Task: Return the number of lines below that contain "serving"; nothing else belongs in the reply.

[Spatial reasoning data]

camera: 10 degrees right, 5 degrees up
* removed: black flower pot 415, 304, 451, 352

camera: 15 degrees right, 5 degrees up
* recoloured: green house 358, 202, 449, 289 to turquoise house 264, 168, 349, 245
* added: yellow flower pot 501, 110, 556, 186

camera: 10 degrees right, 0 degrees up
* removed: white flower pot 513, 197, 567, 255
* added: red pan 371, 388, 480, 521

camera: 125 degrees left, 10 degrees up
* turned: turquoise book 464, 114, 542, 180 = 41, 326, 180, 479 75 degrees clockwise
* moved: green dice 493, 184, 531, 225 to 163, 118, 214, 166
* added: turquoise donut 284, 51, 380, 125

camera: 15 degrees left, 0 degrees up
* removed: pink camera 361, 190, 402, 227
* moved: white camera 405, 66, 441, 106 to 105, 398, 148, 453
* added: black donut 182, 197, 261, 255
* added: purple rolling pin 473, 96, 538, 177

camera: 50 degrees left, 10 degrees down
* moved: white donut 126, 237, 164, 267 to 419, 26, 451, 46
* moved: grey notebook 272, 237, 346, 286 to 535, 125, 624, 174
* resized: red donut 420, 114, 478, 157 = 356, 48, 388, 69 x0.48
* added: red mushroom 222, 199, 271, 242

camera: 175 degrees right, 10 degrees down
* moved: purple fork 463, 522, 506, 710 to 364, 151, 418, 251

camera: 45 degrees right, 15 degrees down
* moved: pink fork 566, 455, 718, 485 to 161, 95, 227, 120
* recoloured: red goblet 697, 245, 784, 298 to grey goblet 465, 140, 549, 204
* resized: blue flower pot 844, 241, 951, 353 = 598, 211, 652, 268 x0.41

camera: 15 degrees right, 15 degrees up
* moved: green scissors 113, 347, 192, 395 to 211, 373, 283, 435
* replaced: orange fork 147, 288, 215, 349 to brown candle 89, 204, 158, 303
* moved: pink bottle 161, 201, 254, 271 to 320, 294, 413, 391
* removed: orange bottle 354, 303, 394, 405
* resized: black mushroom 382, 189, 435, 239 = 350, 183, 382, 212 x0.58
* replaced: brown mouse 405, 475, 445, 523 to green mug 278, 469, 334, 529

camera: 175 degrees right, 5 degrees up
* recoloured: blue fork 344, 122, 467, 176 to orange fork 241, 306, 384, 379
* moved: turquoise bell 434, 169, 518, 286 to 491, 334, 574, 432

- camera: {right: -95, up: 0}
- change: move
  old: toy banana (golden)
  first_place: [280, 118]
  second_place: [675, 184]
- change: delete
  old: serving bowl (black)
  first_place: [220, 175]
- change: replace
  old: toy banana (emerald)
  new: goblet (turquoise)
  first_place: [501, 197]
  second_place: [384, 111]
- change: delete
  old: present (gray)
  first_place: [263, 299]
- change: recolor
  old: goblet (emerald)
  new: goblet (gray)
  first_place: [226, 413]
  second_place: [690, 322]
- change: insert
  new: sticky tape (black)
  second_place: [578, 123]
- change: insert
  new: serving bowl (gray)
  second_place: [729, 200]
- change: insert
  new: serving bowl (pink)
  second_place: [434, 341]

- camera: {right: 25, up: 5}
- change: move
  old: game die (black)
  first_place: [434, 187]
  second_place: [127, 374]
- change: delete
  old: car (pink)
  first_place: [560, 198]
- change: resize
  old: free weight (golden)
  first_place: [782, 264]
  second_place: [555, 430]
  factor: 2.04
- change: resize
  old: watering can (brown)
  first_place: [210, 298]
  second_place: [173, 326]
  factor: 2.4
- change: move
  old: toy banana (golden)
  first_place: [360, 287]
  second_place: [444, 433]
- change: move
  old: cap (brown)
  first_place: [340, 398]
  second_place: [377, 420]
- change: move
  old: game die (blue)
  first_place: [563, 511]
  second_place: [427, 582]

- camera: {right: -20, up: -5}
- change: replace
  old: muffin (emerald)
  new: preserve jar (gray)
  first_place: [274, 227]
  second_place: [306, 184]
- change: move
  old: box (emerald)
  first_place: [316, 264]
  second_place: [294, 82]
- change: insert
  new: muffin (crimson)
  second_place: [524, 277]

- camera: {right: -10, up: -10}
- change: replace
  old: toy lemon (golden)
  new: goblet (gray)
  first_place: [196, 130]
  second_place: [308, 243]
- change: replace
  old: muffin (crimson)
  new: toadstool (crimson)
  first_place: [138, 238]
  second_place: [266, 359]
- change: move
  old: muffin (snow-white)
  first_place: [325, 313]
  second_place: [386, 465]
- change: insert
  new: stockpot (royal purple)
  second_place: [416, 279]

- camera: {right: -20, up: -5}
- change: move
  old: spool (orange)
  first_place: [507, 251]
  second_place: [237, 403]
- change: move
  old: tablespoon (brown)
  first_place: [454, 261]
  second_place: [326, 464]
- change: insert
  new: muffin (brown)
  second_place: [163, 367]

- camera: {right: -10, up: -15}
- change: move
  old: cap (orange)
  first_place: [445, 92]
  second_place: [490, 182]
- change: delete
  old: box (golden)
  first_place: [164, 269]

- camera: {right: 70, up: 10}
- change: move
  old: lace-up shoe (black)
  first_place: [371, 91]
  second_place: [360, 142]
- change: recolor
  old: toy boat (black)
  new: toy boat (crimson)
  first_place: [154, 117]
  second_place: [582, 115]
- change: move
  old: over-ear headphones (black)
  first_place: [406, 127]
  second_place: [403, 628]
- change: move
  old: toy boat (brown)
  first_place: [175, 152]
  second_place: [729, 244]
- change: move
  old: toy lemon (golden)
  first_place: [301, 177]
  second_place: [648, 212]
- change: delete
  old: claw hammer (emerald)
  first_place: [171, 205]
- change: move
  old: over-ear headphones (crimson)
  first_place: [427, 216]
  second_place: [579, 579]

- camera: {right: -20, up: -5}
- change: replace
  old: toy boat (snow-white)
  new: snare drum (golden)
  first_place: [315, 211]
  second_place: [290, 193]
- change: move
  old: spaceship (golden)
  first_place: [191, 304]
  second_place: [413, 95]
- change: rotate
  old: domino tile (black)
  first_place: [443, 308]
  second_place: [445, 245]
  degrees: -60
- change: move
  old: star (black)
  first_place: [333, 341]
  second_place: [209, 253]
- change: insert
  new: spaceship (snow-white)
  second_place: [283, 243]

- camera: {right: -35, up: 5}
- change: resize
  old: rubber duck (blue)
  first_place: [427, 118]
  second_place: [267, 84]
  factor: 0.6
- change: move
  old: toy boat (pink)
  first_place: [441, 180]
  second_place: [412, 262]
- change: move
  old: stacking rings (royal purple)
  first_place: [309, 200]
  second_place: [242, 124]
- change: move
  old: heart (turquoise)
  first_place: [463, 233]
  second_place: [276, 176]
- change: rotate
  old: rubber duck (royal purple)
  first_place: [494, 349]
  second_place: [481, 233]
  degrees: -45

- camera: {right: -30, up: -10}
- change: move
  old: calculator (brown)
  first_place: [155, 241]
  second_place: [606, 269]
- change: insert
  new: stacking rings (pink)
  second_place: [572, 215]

Exercise result: 3